▶ WORK TO COMPLETE:
Repeat the records below verbatim and include no pictures.

= = =

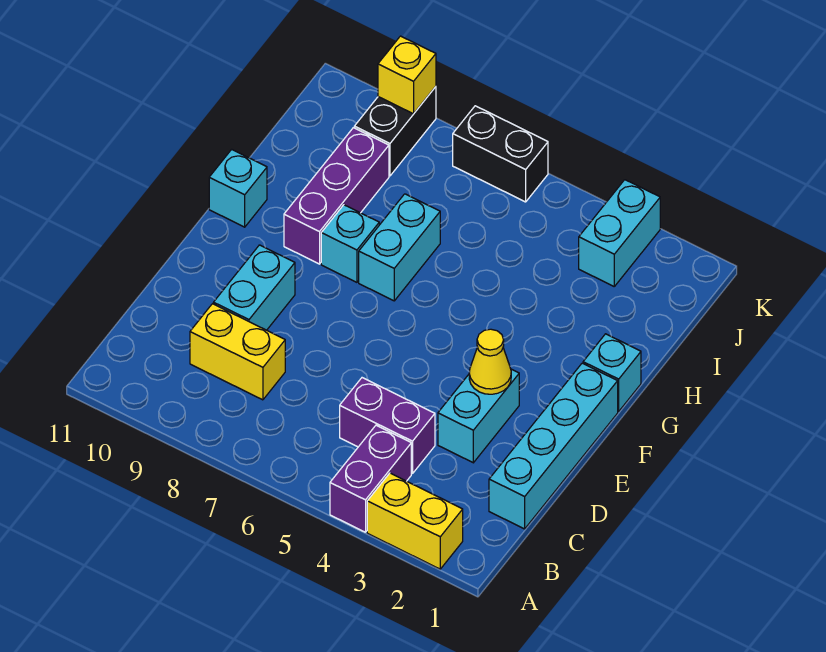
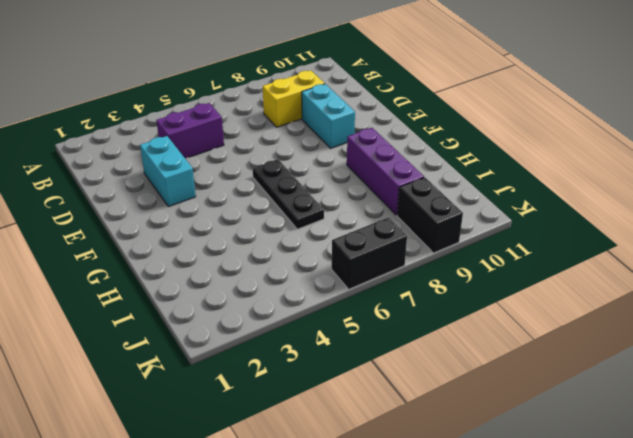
black plate F6:H6 level 1 -> none
none -> yellow brick A2:A3 level 1
none -> purple brick A4:B4 level 1
none -> cyan brick C1:F1 level 1

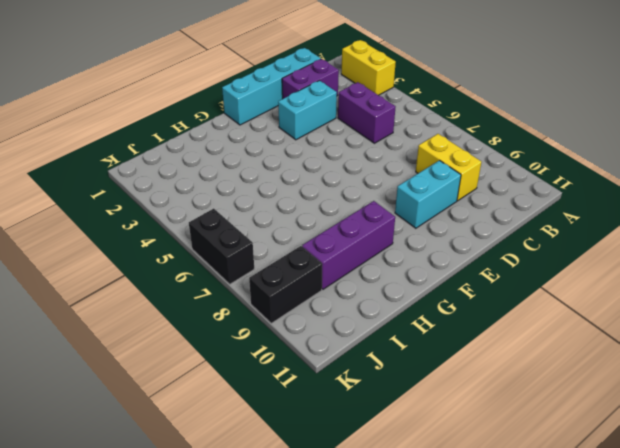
purple brick C2:D2 level 1 -> purple brick A4:B4 level 1
none -> cyan brick G1 level 1
none -> cyan brick G7:H7 level 1
none -> cyan brick G8 level 1

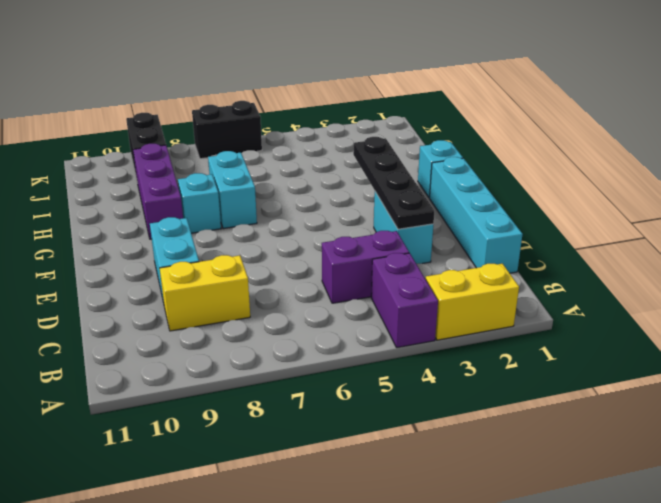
black plate D3:G3 level 2 -> yellow cone E3 level 2
none -> cyan brick G11 level 1
none -> cyan brick J3:K3 level 1
none -> yellow brick K9 level 2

= = =

▶ EXERCISE ANSWER:
black plate F6:H6 level 1 -> none
none -> yellow brick A2:A3 level 1
none -> purple brick A4:B4 level 1
none -> cyan brick C1:F1 level 1

purple brick C2:D2 level 1 -> purple brick A4:B4 level 1
none -> cyan brick G1 level 1
none -> cyan brick G7:H7 level 1
none -> cyan brick G8 level 1

black plate D3:G3 level 2 -> yellow cone E3 level 2
none -> cyan brick G11 level 1
none -> cyan brick J3:K3 level 1
none -> yellow brick K9 level 2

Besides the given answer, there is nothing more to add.